» **Exercise objective**
You are asked to repeat the listing word for word and to leave out its pictures.

» **Data provided**
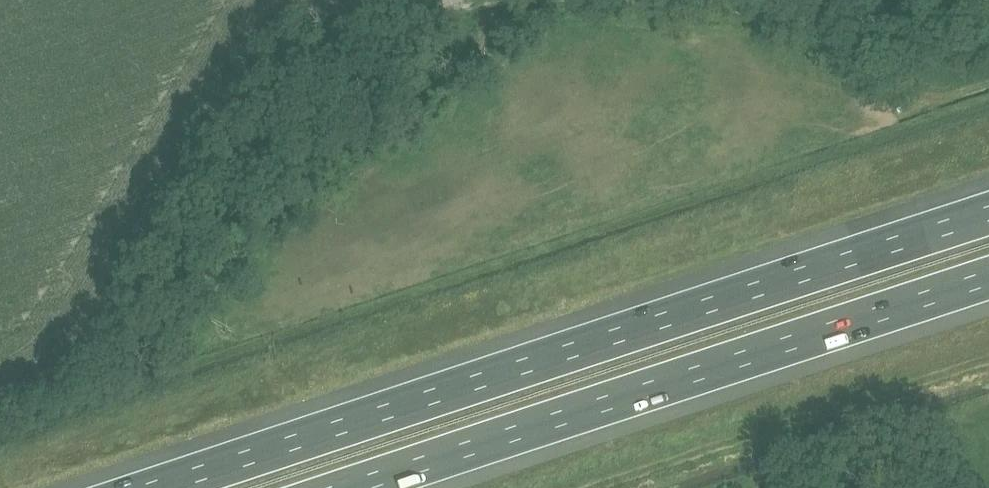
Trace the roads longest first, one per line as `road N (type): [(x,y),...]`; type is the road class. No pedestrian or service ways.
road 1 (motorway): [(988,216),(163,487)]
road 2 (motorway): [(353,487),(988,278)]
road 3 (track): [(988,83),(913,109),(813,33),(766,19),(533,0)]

» **Written answer**
Trace the roads longest first, one per line as `road N (type): [(x,y),...]`; type is the road class. No pedestrian or service ways.
road 1 (motorway): [(988,216),(163,487)]
road 2 (motorway): [(353,487),(988,278)]
road 3 (track): [(988,83),(913,109),(813,33),(766,19),(533,0)]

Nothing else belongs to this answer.